---------- Listed entries

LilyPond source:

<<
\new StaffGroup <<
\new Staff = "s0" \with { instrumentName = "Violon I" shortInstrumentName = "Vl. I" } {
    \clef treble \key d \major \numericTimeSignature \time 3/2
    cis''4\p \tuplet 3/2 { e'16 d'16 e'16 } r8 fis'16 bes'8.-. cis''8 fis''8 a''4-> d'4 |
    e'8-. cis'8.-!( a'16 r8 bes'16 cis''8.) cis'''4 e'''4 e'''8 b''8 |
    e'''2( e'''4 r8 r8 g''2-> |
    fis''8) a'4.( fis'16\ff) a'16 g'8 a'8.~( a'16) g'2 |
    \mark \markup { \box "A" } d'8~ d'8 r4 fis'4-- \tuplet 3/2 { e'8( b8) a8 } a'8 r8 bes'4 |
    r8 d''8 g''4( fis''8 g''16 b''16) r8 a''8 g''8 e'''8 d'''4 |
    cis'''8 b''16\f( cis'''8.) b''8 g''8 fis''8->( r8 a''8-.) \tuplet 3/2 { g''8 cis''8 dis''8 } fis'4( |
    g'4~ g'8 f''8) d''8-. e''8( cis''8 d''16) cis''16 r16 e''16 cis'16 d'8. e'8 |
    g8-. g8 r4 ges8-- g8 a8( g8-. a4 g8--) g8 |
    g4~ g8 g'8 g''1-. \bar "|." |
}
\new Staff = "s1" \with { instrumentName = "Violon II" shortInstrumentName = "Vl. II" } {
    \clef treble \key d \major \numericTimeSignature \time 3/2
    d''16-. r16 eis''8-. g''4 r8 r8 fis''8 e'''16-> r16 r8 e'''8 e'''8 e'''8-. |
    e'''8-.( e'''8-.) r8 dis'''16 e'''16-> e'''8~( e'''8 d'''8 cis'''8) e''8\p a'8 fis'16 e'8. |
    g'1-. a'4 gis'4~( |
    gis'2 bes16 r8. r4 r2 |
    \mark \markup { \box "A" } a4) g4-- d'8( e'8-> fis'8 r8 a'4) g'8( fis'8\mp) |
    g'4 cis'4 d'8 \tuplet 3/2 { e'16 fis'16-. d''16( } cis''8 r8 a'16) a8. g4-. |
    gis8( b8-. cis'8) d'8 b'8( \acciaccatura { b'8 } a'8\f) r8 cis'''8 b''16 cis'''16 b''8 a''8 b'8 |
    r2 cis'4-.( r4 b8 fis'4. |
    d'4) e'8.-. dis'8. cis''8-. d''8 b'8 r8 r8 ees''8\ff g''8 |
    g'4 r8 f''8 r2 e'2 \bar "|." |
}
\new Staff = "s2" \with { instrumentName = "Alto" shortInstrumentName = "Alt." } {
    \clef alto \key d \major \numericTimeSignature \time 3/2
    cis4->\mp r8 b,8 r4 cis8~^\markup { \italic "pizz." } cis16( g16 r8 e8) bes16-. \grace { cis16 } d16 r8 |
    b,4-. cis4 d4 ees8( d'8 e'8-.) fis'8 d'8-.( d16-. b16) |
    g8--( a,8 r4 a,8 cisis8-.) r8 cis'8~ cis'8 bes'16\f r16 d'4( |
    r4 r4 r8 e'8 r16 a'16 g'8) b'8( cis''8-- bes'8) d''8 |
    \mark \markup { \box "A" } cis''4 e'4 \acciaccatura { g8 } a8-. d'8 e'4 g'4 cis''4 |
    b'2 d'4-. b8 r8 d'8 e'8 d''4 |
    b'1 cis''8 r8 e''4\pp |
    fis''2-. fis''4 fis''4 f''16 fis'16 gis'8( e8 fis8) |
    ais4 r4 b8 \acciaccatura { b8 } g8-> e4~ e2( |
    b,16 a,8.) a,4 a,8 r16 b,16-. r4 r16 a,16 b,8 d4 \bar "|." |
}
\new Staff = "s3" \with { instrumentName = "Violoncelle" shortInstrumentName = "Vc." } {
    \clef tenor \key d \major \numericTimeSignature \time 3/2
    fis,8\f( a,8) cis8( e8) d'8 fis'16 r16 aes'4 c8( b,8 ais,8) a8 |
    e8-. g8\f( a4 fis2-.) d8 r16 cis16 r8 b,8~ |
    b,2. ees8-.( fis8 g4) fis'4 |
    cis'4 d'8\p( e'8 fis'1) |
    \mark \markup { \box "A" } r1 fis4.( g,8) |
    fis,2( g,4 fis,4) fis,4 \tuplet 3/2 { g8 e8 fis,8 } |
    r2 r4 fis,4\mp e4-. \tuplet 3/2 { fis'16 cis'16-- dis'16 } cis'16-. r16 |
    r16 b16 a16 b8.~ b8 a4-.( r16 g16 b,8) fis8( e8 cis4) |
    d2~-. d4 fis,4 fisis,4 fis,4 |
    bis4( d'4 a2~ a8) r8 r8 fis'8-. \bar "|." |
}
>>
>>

--------------------

## Problem details
Pick out every line above that contains the word "major", and copy each one in full.

## Reply
    \clef treble \key d \major \numericTimeSignature \time 3/2
    \clef treble \key d \major \numericTimeSignature \time 3/2
    \clef alto \key d \major \numericTimeSignature \time 3/2
    \clef tenor \key d \major \numericTimeSignature \time 3/2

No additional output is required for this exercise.